#### PROBLEM REQUIREMENTS:
For the material that follows, state how many lines contain the word "power", and add nothing.

◇ ◇ ◇ ◇ ◇ ◇ ◇

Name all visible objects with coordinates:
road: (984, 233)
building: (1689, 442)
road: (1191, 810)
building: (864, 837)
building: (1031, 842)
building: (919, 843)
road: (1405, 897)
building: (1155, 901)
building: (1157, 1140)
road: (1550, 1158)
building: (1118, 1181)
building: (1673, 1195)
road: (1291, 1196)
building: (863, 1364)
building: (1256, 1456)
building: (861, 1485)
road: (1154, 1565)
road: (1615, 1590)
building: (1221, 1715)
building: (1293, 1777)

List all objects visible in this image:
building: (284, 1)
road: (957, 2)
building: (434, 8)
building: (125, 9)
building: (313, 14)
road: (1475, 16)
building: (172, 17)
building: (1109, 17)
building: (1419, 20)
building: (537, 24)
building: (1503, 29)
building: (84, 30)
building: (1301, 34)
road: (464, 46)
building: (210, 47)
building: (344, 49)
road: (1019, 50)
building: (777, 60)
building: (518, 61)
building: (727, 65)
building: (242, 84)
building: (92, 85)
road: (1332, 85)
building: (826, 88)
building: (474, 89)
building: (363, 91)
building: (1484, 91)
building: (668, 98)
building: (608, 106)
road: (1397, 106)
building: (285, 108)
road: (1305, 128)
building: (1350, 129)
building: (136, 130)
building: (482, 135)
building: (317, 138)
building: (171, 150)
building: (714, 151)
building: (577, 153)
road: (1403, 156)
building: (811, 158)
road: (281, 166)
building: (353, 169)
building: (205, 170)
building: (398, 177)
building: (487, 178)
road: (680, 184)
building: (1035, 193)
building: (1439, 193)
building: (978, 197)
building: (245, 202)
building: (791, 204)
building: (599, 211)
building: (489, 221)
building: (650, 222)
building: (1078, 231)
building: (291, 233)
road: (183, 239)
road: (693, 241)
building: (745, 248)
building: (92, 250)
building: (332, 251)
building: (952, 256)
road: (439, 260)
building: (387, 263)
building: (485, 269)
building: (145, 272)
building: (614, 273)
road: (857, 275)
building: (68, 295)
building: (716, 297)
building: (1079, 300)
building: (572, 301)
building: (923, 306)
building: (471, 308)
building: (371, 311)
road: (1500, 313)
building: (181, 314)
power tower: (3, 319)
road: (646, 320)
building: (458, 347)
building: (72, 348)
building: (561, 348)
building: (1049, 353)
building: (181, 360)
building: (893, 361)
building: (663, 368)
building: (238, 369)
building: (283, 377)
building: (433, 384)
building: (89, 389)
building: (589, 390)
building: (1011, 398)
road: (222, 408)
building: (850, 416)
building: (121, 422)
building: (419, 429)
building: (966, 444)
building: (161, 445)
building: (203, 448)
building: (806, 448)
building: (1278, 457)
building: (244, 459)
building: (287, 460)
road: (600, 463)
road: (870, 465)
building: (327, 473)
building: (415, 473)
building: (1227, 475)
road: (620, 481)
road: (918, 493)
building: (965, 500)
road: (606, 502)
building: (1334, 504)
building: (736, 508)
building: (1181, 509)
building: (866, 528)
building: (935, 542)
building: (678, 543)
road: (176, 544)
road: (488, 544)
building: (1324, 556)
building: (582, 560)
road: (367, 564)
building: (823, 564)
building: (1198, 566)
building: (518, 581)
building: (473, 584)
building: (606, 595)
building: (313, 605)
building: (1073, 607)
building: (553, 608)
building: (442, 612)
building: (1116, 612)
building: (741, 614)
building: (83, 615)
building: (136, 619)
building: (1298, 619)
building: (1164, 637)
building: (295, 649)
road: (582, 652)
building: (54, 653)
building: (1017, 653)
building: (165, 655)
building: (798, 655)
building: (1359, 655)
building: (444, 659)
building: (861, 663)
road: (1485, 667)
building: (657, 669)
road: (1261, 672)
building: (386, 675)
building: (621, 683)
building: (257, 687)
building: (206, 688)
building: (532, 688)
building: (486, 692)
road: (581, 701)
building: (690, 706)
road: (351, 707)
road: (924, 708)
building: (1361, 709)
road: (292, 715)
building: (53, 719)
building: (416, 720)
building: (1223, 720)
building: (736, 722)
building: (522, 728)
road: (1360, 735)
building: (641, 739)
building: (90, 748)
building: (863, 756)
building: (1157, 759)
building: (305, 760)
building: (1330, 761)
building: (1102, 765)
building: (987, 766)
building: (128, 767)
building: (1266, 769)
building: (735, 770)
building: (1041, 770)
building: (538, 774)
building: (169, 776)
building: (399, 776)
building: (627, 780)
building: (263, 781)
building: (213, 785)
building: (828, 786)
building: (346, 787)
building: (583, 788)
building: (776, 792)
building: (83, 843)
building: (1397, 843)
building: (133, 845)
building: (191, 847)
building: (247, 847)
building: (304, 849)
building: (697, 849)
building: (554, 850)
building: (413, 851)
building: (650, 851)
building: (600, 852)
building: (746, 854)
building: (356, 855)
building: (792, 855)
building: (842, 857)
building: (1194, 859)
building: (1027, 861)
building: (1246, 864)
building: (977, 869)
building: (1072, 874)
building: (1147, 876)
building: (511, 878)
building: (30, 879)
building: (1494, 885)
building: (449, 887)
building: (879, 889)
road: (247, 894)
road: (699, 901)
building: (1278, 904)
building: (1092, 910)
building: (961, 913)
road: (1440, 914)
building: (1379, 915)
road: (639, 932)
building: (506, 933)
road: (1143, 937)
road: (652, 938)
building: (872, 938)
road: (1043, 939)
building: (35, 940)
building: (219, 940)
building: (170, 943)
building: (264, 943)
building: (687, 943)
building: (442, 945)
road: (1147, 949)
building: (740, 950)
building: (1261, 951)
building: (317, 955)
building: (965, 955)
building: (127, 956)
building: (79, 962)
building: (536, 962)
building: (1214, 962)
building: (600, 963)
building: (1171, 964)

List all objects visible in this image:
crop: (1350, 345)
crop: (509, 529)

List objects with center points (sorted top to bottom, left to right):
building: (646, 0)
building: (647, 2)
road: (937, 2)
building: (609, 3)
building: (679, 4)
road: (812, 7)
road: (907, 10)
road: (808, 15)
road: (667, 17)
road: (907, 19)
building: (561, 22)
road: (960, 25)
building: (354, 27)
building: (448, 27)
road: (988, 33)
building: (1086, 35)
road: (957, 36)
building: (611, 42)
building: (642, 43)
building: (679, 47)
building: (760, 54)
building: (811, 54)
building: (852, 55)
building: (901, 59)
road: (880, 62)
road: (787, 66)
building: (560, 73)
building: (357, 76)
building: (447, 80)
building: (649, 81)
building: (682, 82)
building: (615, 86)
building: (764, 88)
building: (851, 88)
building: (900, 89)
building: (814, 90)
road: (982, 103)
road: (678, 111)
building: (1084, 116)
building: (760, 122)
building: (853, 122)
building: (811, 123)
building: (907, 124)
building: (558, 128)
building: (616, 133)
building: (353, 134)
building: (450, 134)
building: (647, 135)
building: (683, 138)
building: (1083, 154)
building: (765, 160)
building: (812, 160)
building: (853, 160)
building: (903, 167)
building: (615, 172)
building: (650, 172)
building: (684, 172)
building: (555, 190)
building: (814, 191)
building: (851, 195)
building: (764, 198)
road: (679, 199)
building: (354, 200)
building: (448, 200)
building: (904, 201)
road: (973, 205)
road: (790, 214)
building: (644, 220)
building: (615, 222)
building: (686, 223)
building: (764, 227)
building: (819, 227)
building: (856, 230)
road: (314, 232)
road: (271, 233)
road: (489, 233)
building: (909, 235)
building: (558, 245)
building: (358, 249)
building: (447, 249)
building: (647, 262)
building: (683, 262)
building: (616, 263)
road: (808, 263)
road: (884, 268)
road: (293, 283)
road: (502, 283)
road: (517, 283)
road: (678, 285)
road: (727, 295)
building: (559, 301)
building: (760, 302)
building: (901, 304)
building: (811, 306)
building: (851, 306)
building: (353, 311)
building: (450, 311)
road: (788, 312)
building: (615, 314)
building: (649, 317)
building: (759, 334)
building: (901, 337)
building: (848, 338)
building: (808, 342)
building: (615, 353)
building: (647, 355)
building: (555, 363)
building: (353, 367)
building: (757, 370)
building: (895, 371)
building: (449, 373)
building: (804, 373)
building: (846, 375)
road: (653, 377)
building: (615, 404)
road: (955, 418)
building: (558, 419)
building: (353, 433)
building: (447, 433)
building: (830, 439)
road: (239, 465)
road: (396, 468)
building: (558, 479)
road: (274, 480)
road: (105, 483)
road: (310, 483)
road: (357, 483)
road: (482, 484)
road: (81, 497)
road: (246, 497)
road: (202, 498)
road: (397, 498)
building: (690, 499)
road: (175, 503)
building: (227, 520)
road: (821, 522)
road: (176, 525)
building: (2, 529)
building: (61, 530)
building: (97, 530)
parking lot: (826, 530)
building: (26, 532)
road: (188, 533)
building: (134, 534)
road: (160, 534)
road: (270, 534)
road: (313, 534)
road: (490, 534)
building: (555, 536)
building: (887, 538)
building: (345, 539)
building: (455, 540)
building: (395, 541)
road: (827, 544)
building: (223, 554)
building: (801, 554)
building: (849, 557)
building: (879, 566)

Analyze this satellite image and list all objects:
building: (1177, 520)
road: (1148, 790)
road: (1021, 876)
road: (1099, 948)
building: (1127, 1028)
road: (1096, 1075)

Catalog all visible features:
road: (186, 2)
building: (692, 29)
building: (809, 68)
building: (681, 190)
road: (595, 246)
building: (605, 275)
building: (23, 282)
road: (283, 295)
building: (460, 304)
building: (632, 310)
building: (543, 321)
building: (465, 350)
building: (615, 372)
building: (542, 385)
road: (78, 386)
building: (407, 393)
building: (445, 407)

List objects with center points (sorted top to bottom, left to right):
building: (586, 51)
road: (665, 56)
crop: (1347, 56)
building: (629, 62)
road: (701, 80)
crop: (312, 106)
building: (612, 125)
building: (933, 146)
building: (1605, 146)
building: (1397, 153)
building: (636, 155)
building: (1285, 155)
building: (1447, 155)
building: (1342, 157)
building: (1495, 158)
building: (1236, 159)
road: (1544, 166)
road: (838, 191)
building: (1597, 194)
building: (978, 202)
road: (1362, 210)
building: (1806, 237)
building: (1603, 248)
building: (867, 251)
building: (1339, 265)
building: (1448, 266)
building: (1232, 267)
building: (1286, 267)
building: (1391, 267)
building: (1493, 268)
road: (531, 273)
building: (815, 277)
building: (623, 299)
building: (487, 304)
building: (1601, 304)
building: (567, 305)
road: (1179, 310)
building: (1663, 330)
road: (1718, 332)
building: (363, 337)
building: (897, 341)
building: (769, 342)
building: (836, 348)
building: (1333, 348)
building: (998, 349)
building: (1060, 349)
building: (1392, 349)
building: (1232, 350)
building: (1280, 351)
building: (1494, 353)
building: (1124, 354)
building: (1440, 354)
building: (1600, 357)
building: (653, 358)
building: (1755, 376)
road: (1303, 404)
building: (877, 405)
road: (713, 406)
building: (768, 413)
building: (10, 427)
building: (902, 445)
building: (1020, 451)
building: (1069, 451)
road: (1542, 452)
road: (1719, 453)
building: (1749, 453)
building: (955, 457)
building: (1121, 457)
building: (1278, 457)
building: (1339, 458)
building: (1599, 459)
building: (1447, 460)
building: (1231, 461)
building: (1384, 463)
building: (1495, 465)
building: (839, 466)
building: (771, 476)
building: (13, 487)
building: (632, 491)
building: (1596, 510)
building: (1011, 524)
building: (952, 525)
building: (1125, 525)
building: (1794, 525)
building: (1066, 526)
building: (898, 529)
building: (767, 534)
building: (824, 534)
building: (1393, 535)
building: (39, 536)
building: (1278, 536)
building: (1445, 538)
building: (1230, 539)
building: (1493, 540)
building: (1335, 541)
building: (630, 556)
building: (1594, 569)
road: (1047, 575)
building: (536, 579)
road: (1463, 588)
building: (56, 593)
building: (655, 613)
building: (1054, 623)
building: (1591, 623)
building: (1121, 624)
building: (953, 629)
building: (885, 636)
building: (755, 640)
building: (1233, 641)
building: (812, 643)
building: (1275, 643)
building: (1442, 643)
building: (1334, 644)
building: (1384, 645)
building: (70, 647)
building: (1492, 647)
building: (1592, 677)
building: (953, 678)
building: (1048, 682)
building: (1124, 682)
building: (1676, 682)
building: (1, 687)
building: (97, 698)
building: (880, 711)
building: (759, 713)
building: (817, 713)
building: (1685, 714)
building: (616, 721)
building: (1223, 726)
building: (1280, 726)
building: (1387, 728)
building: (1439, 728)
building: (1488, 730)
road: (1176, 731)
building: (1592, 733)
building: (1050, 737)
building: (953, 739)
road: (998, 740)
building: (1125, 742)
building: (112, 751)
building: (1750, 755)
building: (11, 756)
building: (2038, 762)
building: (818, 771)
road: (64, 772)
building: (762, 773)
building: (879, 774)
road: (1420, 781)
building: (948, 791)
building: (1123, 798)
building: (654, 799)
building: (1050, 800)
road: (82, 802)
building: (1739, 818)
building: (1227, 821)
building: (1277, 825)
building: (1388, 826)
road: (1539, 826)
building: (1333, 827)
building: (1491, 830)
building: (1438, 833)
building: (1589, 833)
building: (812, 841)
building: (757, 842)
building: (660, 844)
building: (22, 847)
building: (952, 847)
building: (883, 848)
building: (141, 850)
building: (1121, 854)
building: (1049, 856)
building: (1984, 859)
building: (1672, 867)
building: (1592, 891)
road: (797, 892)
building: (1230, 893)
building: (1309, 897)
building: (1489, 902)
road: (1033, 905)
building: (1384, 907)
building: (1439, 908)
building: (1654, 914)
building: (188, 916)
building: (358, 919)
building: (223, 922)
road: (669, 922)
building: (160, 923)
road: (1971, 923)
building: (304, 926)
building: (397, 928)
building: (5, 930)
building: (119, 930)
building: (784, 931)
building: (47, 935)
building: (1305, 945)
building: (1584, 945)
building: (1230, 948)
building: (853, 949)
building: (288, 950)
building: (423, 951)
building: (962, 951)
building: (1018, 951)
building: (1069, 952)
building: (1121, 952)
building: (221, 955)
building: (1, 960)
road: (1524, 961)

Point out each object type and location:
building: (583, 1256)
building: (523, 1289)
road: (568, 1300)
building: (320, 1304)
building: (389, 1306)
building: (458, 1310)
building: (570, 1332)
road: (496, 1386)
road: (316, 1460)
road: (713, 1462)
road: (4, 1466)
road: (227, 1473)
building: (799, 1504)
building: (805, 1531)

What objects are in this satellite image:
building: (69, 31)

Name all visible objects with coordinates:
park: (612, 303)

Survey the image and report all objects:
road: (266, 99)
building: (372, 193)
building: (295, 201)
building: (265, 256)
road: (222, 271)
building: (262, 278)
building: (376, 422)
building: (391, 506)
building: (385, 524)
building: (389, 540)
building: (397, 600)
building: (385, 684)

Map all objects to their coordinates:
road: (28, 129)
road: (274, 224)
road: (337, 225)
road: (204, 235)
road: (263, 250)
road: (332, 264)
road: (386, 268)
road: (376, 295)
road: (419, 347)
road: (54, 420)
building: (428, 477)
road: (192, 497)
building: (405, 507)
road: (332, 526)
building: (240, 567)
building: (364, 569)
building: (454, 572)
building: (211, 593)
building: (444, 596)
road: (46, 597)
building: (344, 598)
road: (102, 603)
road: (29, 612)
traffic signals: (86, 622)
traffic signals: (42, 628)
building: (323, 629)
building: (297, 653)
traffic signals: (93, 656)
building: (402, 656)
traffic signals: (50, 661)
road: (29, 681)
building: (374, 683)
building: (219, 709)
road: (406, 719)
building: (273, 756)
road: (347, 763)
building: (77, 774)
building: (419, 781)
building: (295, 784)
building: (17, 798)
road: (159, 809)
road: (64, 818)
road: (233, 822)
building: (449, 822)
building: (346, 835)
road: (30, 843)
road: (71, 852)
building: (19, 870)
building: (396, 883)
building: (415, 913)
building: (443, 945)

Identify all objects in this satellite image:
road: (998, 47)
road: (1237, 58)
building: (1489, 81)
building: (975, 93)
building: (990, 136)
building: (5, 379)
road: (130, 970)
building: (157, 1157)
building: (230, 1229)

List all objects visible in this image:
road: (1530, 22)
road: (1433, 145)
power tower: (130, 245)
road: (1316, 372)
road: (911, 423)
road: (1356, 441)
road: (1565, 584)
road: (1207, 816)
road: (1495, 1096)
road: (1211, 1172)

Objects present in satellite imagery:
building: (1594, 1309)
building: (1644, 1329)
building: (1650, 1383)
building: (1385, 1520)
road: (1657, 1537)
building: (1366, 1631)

◇ ◇ ◇ ◇ ◇ ◇ ◇

#### RESPONSE TO THE TASK:
2